▸ **What the task asks**
Reproduce every line of the entries below without changing anything, leaving out the pictures.

[Stored records]
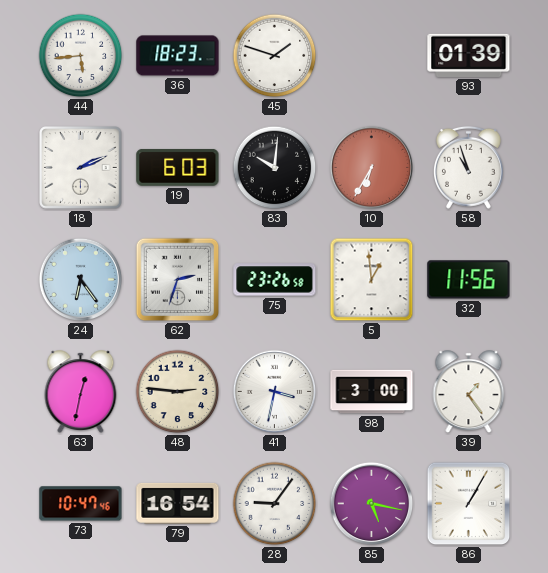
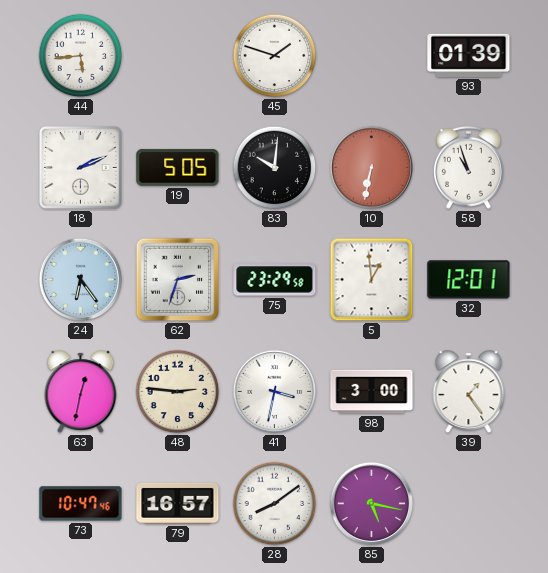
36: 18:23 -> none
19: 6:03 -> 5:05
10: 6:35 -> 6:32
75: 23:26 -> 23:29
32: 11:56 -> 12:01
79: 16:54 -> 16:57
28: 9:06 -> 8:09
86: 1:05 -> none
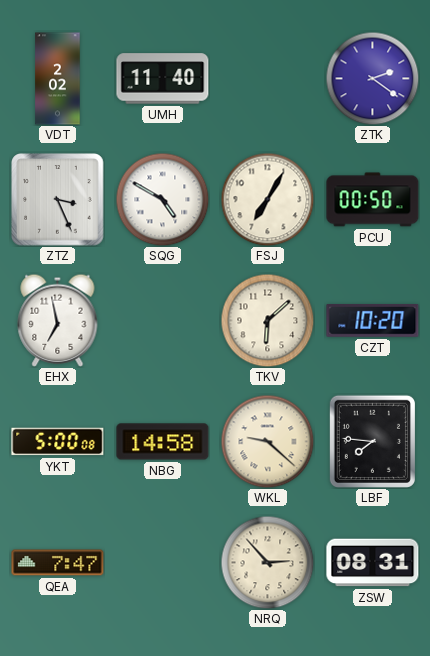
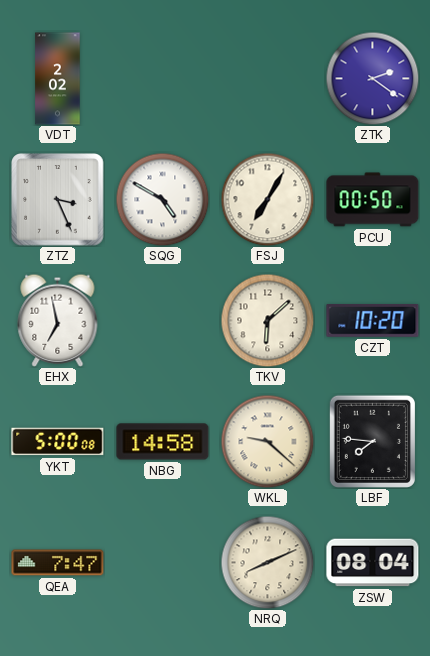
UMH: 11:40 -> none
NRQ: 2:53 -> 8:11
ZSW: 08:31 -> 08:04
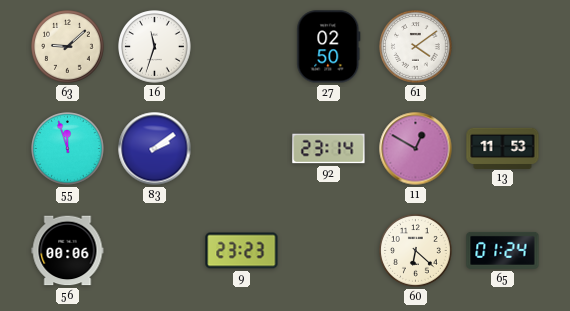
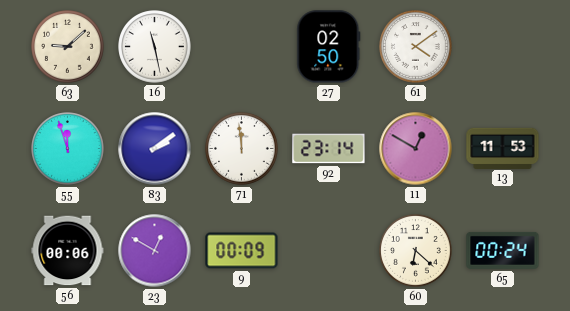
16: 11:33 -> 11:28
71: none -> 11:59
23: none -> 12:50
9: 23:23 -> 00:09
65: 01:24 -> 00:24
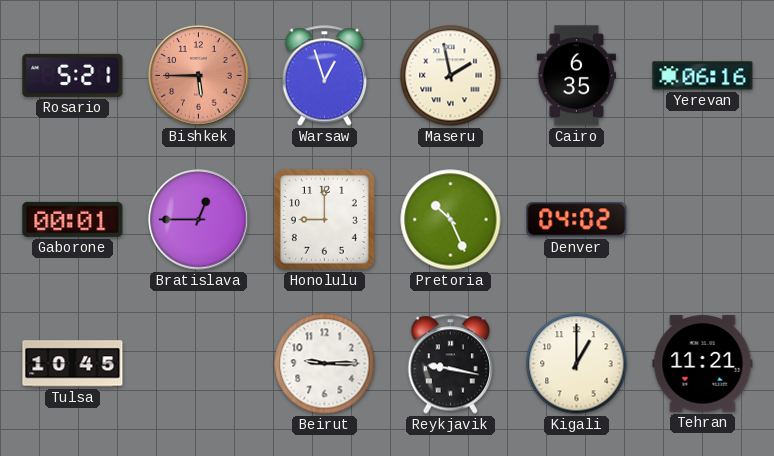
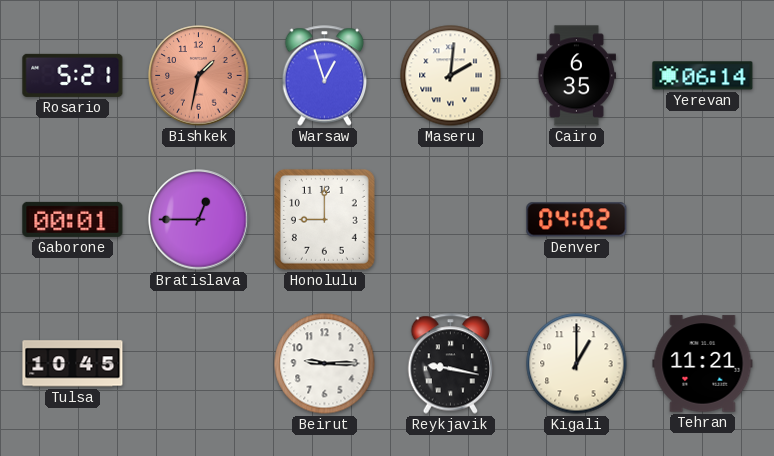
Bishkek: 5:45 -> 1:32
Maseru: 1:58 -> 2:01
Yerevan: 06:16 -> 06:14
Pretoria: 10:26 -> none
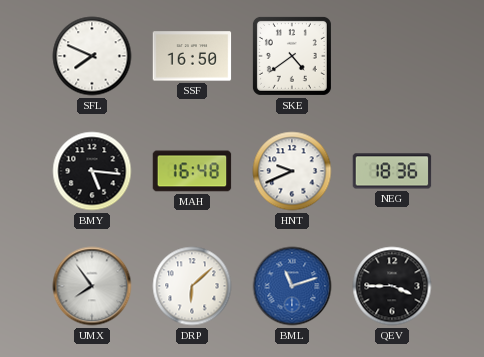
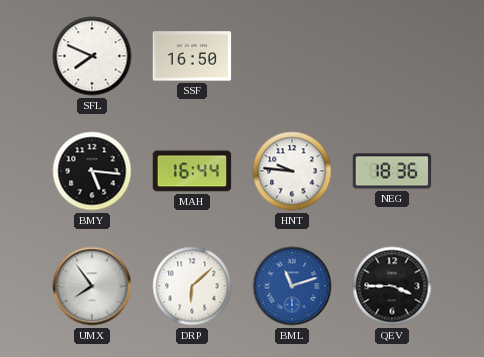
SKE: 4:39 -> none
MAH: 16:48 -> 16:44
HNT: 9:41 -> 9:46
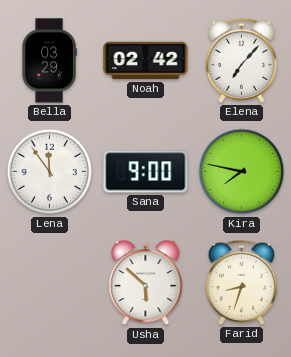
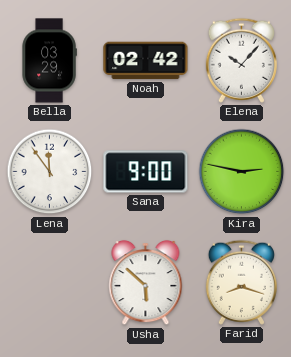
Elena: 7:07 -> 10:07
Kira: 7:47 -> 2:47
Farid: 8:33 -> 8:18
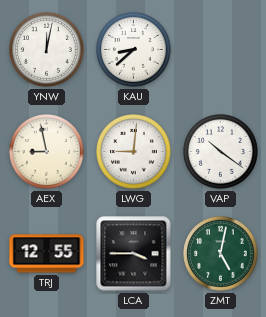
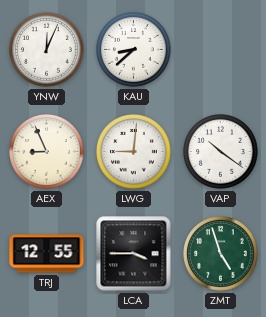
YNW: 12:02 -> 12:04
AEX: 8:58 -> 8:56
ZMT: 5:02 -> 4:57
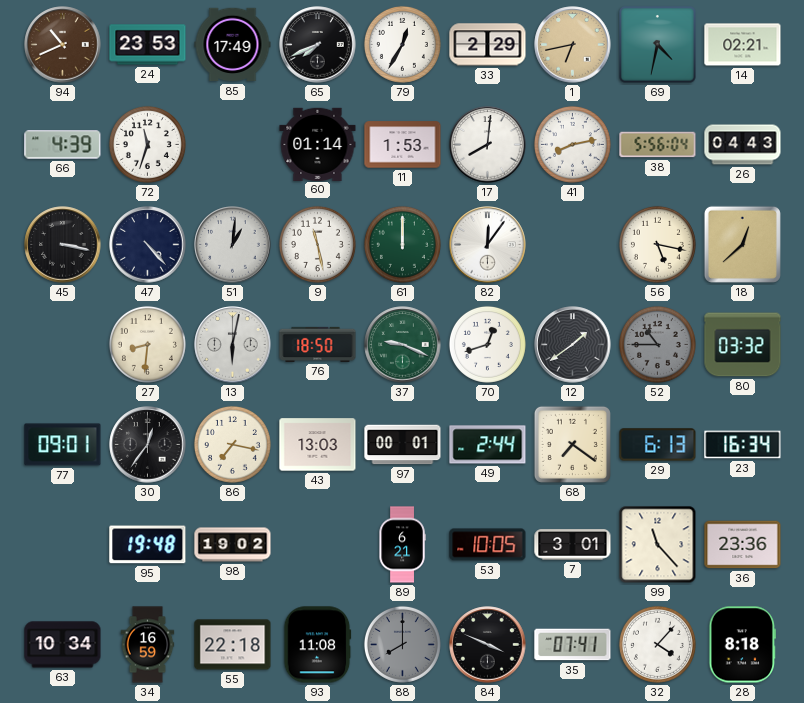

▸ **Task solution**
36: 18:23 -> none
19: 6:03 -> 5:05
10: 6:35 -> 6:32
75: 23:26 -> 23:29
32: 11:56 -> 12:01
79: 16:54 -> 16:57
28: 9:06 -> 8:09
86: 1:05 -> none
UMH: 11:40 -> none
NRQ: 2:53 -> 8:11
ZSW: 08:31 -> 08:04
16: 11:33 -> 11:28
71: none -> 11:59
23: none -> 12:50
9: 23:23 -> 00:09
65: 01:24 -> 00:24
Bishkek: 5:45 -> 1:32
Maseru: 1:58 -> 2:01
Yerevan: 06:16 -> 06:14
Pretoria: 10:26 -> none
SKE: 4:39 -> none
MAH: 16:48 -> 16:44
HNT: 9:41 -> 9:46
Elena: 7:07 -> 10:07
Kira: 7:47 -> 2:47
Farid: 8:33 -> 8:18
YNW: 12:02 -> 12:04
AEX: 8:58 -> 8:56
ZMT: 5:02 -> 4:57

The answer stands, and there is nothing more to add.